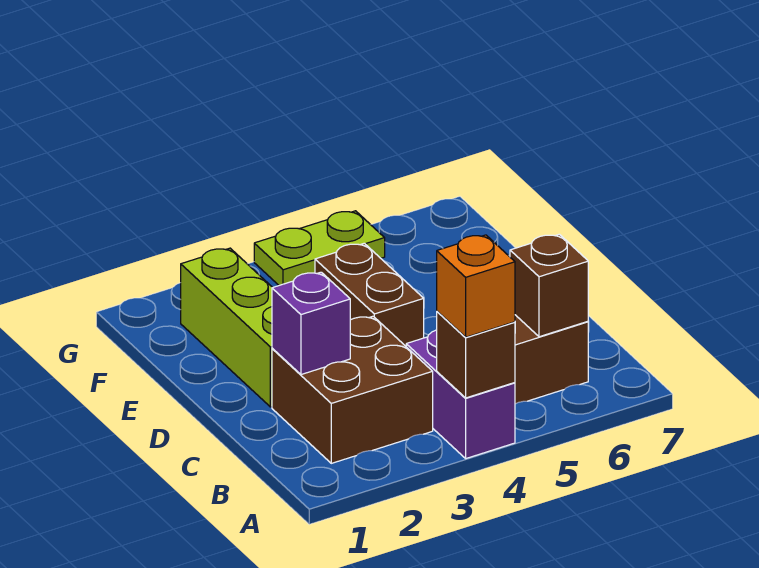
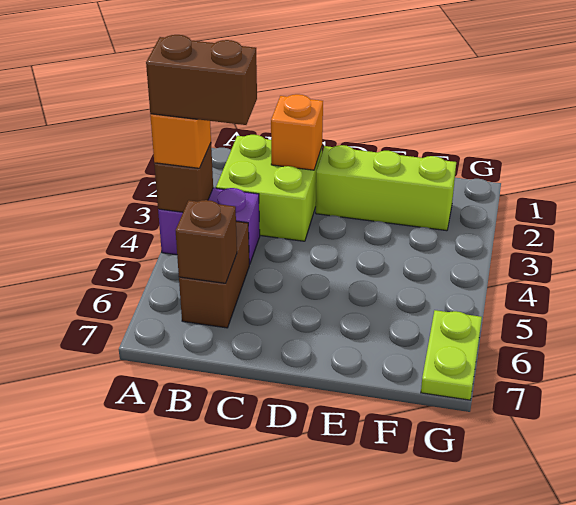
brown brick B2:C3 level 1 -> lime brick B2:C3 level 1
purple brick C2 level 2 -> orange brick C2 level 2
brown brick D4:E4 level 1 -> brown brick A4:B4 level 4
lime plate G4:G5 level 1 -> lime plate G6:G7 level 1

...

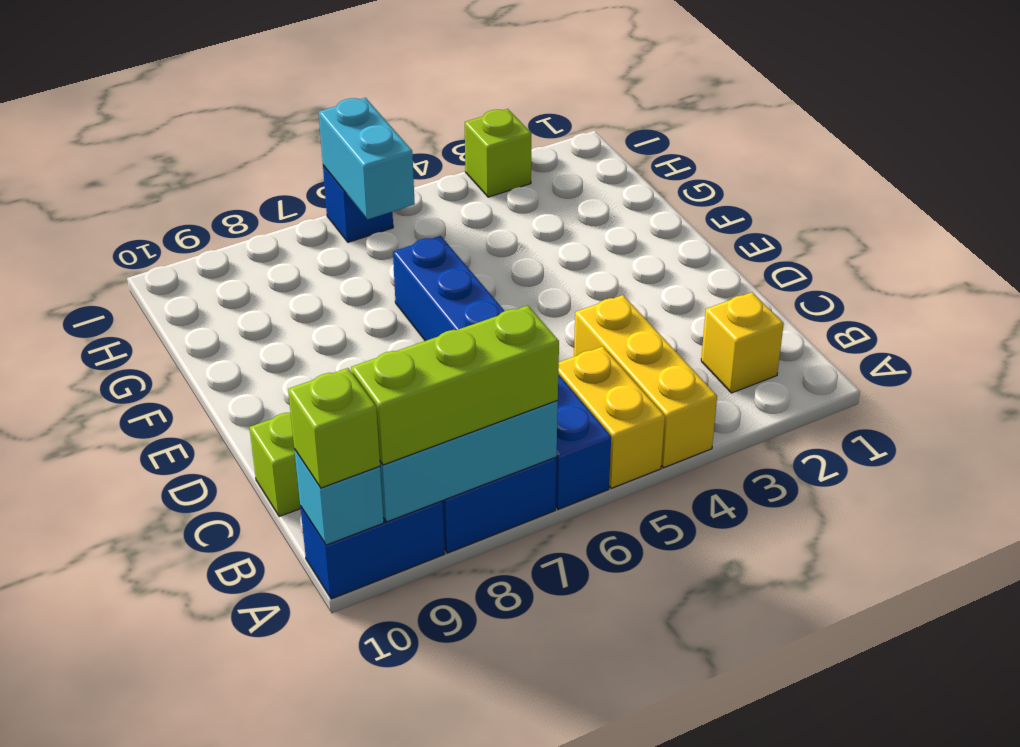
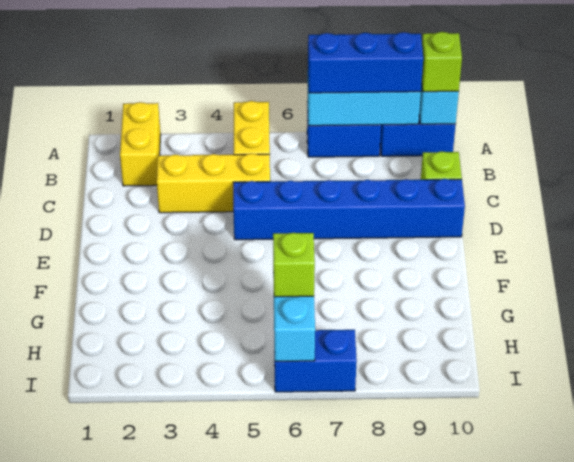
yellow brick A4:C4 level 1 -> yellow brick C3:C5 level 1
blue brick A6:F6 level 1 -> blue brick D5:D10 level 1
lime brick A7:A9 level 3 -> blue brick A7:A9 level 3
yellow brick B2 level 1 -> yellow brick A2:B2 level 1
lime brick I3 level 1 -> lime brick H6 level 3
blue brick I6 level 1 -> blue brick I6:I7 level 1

## Task to complete:
Among the records above, repeat exactly the line with "yellow brick B2", the line with "blue brick I6 level", and every line in between, and only those.

## Your solution:
yellow brick B2 level 1 -> yellow brick A2:B2 level 1
lime brick I3 level 1 -> lime brick H6 level 3
blue brick I6 level 1 -> blue brick I6:I7 level 1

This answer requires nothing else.